* **Provided data**
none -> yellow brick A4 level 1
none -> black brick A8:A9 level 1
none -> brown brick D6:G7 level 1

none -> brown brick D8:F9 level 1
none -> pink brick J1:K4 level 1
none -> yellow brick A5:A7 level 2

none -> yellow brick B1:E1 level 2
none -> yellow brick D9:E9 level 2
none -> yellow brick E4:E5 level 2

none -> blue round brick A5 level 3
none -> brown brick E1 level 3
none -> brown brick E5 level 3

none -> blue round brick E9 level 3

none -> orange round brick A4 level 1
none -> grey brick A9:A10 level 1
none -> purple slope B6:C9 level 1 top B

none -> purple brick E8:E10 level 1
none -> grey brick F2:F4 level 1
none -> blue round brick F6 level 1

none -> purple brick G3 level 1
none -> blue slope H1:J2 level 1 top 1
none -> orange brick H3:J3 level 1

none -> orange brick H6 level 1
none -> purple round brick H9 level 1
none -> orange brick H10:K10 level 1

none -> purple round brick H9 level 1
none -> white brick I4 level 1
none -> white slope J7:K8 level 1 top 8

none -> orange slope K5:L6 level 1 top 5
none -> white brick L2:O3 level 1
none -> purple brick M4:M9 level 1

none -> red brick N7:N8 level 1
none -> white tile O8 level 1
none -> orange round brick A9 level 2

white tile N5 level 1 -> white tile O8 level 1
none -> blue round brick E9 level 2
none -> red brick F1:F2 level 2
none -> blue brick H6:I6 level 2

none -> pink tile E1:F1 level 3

* **Description of the task**
Each line of the data must be written out exactly as it appears.

* **Exercise result**
none -> yellow brick A4 level 1
none -> black brick A8:A9 level 1
none -> brown brick D6:G7 level 1

none -> brown brick D8:F9 level 1
none -> pink brick J1:K4 level 1
none -> yellow brick A5:A7 level 2

none -> yellow brick B1:E1 level 2
none -> yellow brick D9:E9 level 2
none -> yellow brick E4:E5 level 2

none -> blue round brick A5 level 3
none -> brown brick E1 level 3
none -> brown brick E5 level 3

none -> blue round brick E9 level 3

none -> orange round brick A4 level 1
none -> grey brick A9:A10 level 1
none -> purple slope B6:C9 level 1 top B

none -> purple brick E8:E10 level 1
none -> grey brick F2:F4 level 1
none -> blue round brick F6 level 1

none -> purple brick G3 level 1
none -> blue slope H1:J2 level 1 top 1
none -> orange brick H3:J3 level 1

none -> orange brick H6 level 1
none -> purple round brick H9 level 1
none -> orange brick H10:K10 level 1

none -> purple round brick H9 level 1
none -> white brick I4 level 1
none -> white slope J7:K8 level 1 top 8

none -> orange slope K5:L6 level 1 top 5
none -> white brick L2:O3 level 1
none -> purple brick M4:M9 level 1

none -> red brick N7:N8 level 1
none -> white tile O8 level 1
none -> orange round brick A9 level 2

white tile N5 level 1 -> white tile O8 level 1
none -> blue round brick E9 level 2
none -> red brick F1:F2 level 2
none -> blue brick H6:I6 level 2

none -> pink tile E1:F1 level 3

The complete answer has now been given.